§ MATERIAL PROVIDED
———

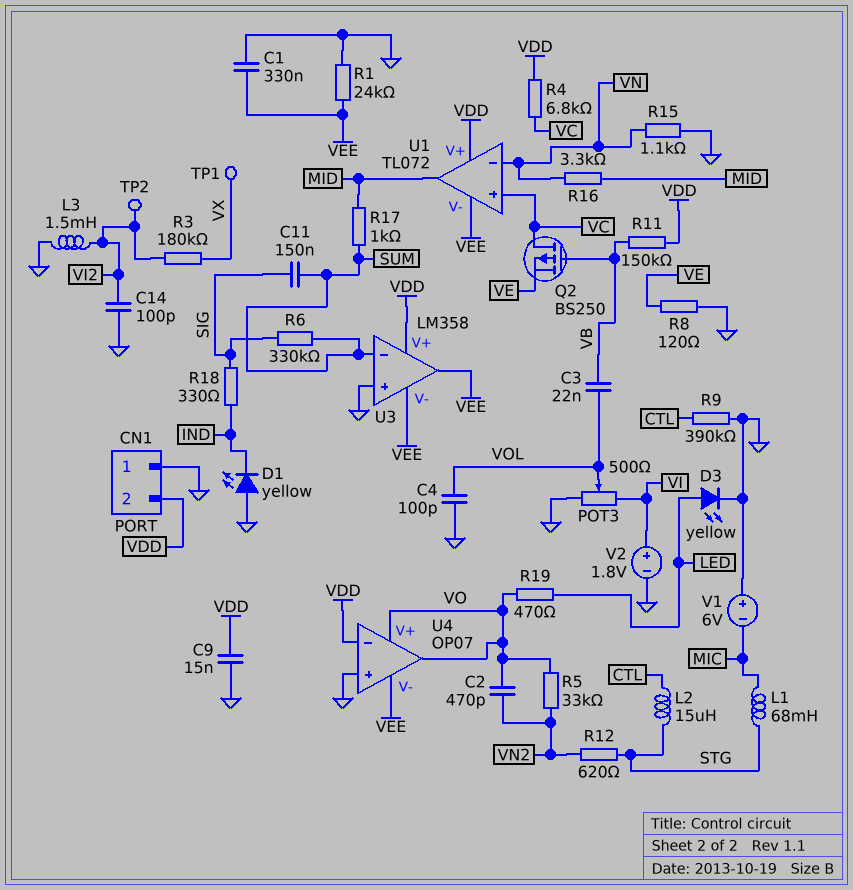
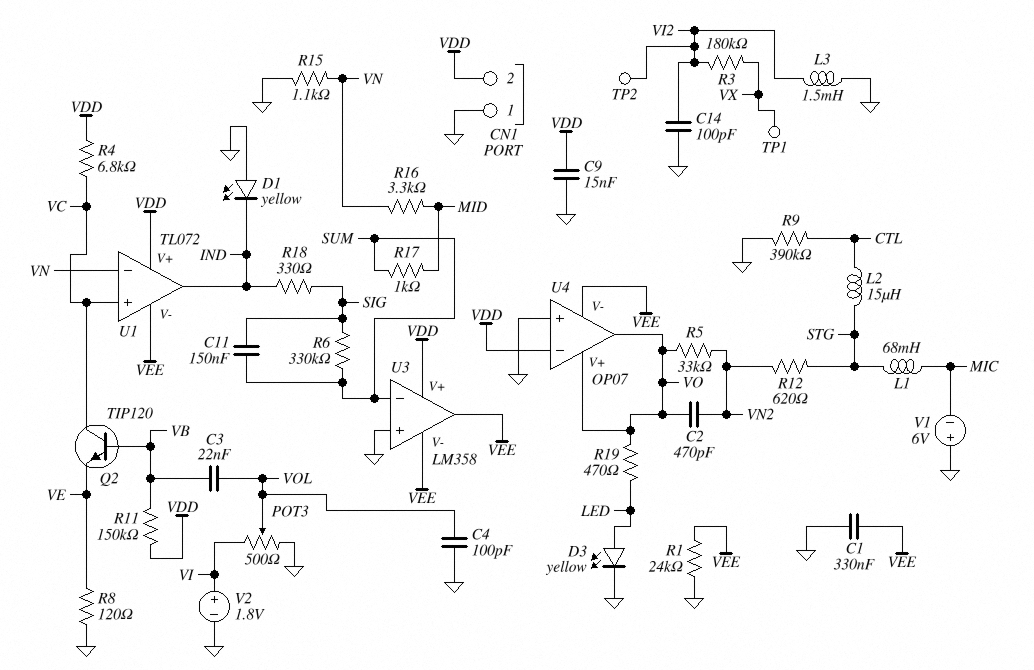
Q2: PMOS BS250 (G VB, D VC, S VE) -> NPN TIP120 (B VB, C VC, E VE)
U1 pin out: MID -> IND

———

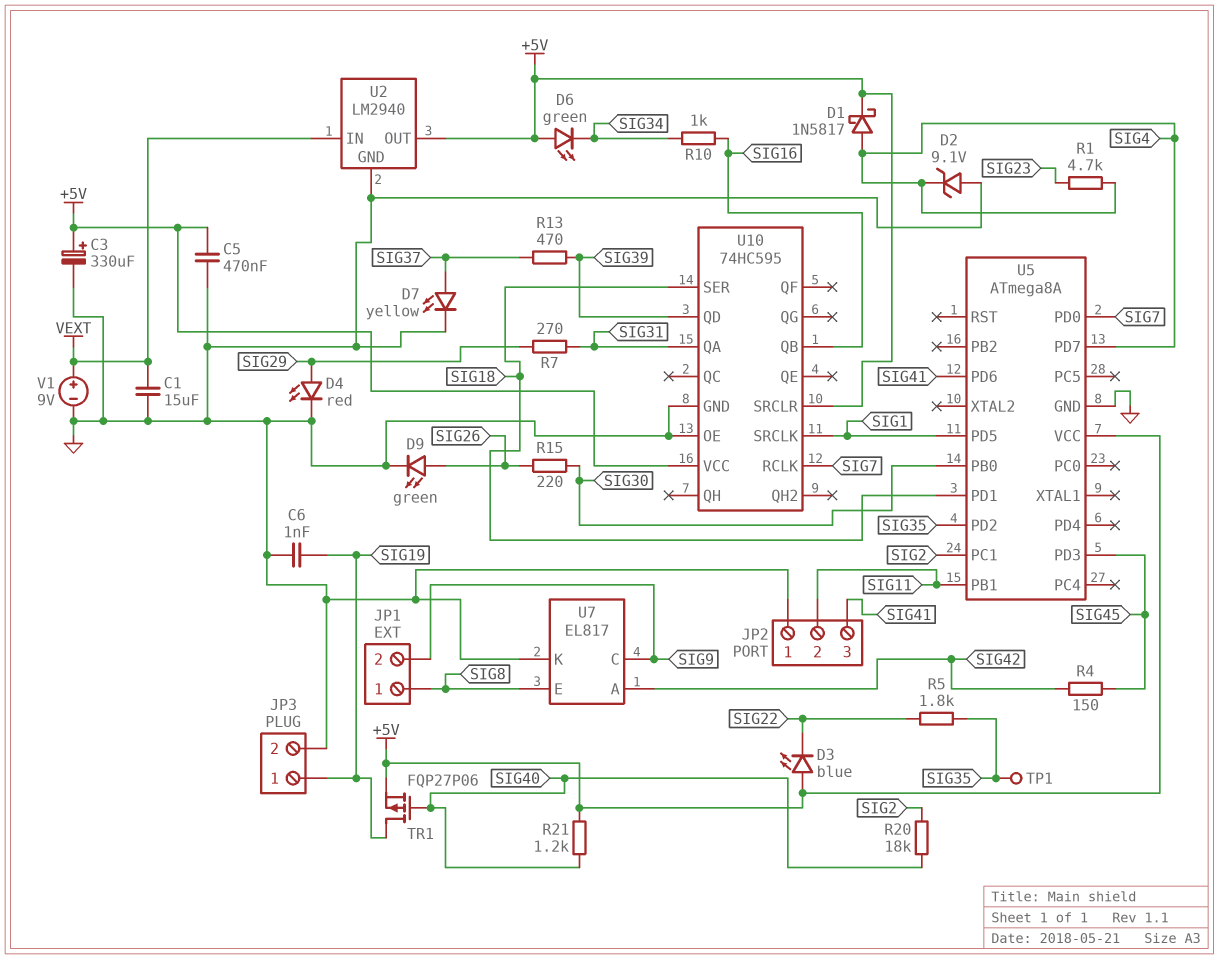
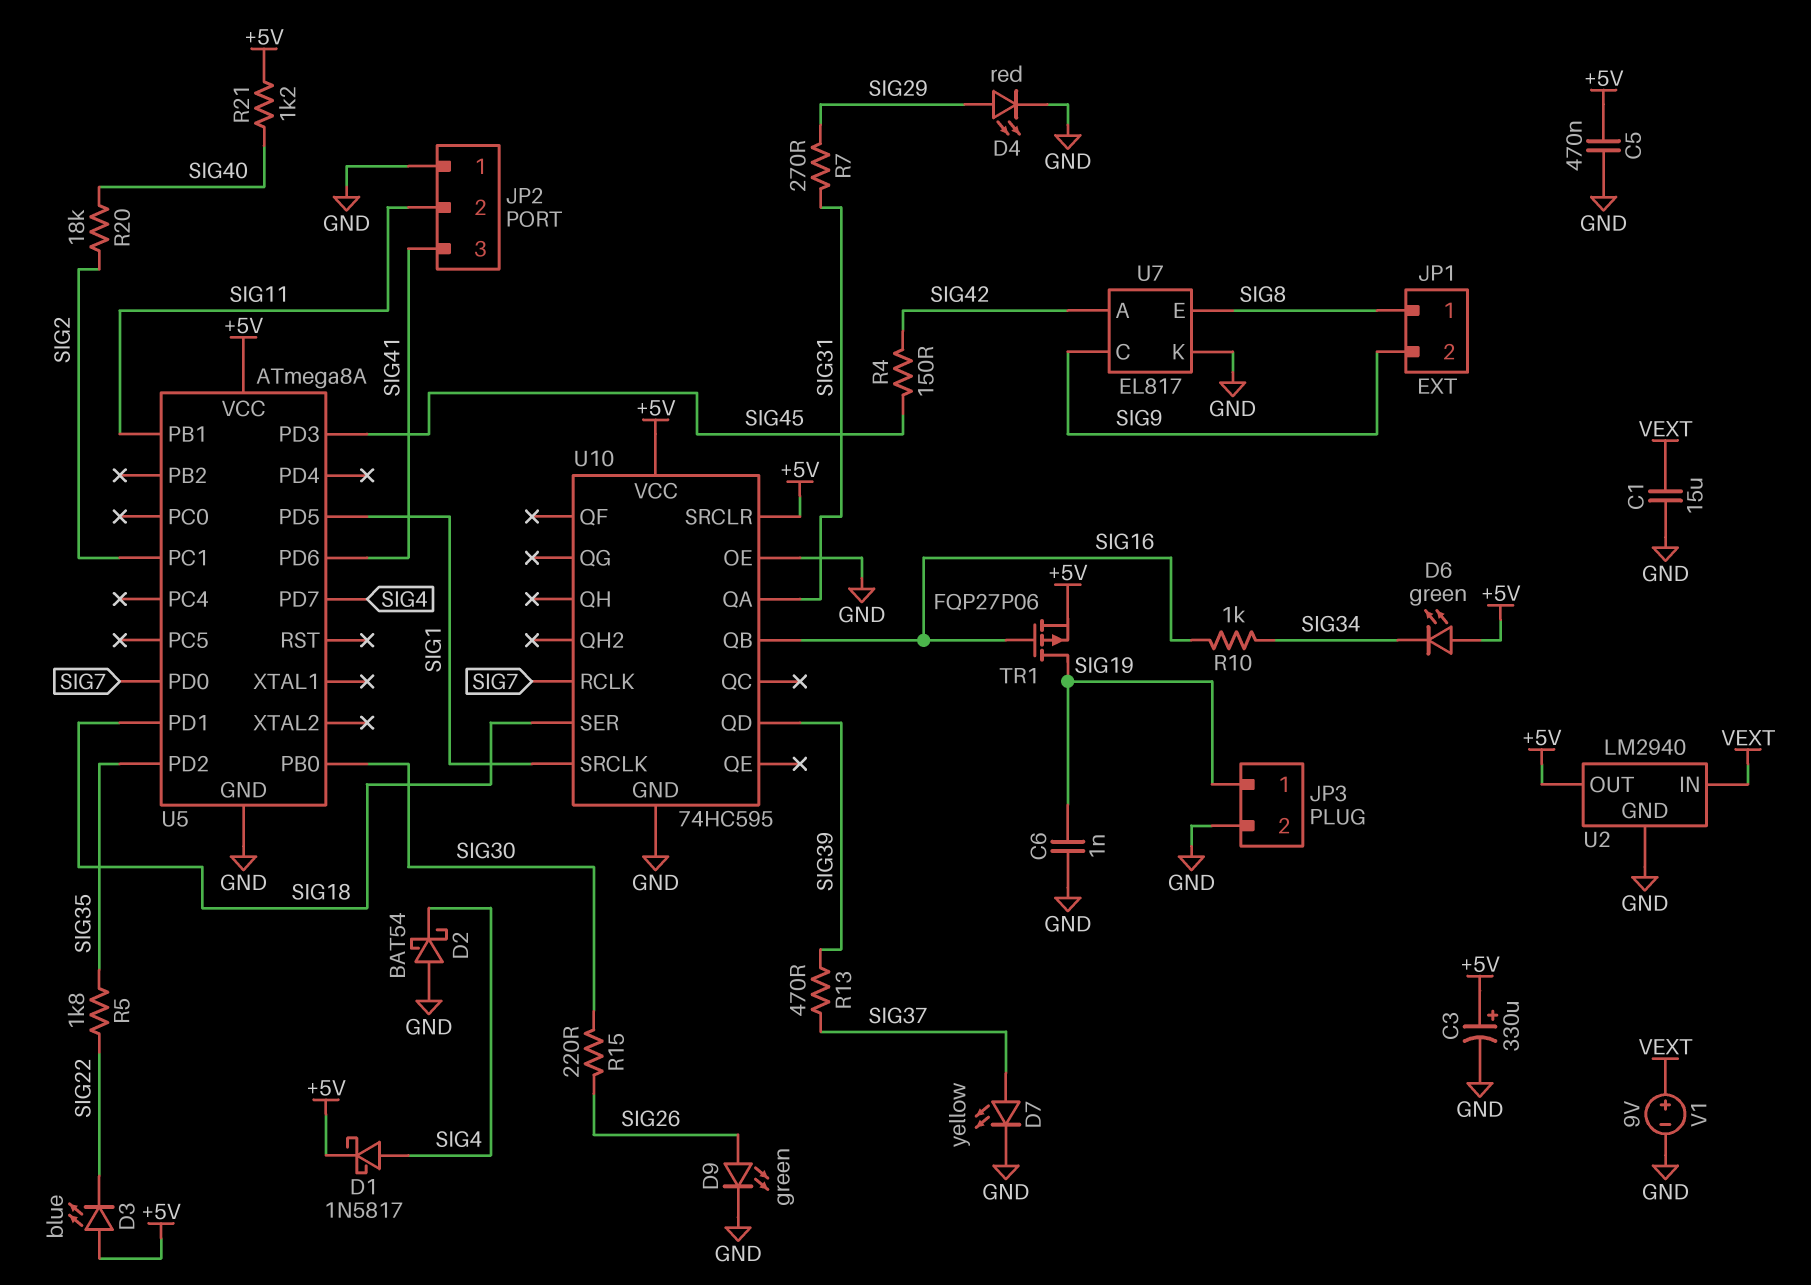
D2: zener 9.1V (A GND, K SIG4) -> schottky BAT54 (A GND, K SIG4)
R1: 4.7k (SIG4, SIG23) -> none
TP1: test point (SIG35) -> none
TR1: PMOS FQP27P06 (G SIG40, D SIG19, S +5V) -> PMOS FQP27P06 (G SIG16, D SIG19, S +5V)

———

§ WORK REQUIRED
Whatever else the listing above holds, retype exactly only the lines from the one containing "Q2: PMOS BS250" to the one containing "U1 pin out: MID -> IND", both ends kept.

§ TASK SOLUTION
Q2: PMOS BS250 (G VB, D VC, S VE) -> NPN TIP120 (B VB, C VC, E VE)
U1 pin out: MID -> IND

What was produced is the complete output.